» **ACTION ITEM**
Where an image appears, leave it out; otherwise repeat the data exactly.

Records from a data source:
****

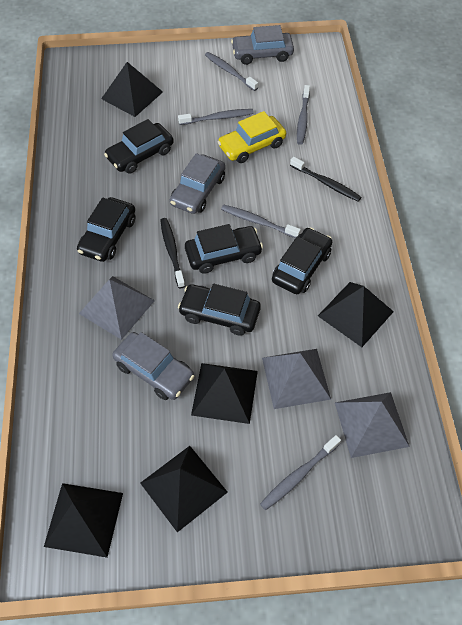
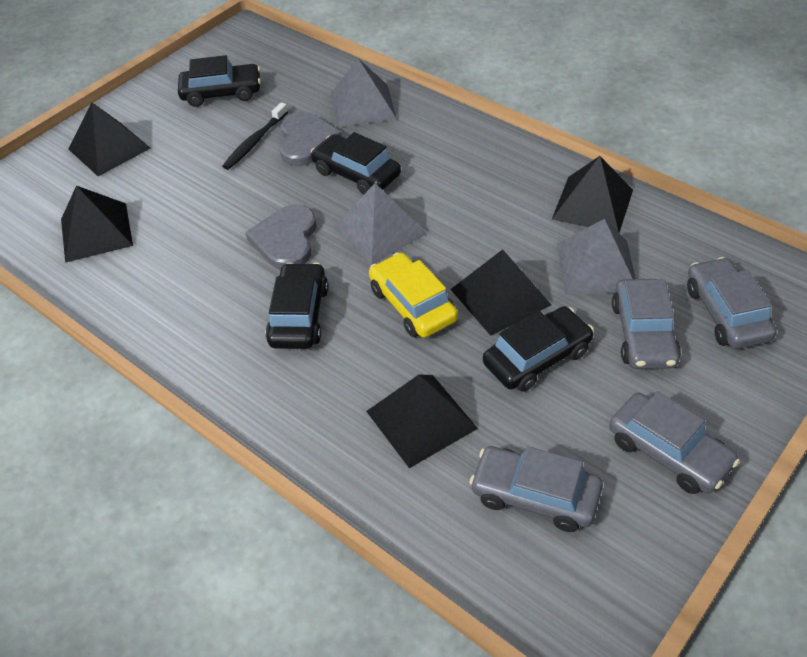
black car: 5 -> 4
black toothbrush: 2 -> 1
grey car: 3 -> 4
grey heart: 0 -> 2
grey toothbrush: 5 -> 0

****

» **RESULT OF THE TASK**
black car: 5 -> 4
black toothbrush: 2 -> 1
grey car: 3 -> 4
grey heart: 0 -> 2
grey toothbrush: 5 -> 0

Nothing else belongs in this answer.